**DIRECTIONS FOR THIS TASK**
Only the lines below starting at the one that contains "(312, 335) = (386, 345): blue" and ending at the one that contains "(576, 393) = (634, 327): purple" are to be reproduced, exactly and with both ends kept.

**DATA PROVIDED**
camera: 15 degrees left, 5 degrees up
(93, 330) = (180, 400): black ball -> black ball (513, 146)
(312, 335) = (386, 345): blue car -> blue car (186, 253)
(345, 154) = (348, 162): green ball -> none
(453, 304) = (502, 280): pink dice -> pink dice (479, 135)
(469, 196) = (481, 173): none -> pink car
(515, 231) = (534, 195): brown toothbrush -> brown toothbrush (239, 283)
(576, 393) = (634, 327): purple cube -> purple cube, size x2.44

...

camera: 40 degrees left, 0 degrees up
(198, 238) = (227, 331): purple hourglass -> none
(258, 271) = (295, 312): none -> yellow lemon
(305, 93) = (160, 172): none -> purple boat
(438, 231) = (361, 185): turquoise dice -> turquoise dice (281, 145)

**RESULT**
(312, 335) = (386, 345): blue car -> blue car (186, 253)
(345, 154) = (348, 162): green ball -> none
(453, 304) = (502, 280): pink dice -> pink dice (479, 135)
(469, 196) = (481, 173): none -> pink car
(515, 231) = (534, 195): brown toothbrush -> brown toothbrush (239, 283)
(576, 393) = (634, 327): purple cube -> purple cube, size x2.44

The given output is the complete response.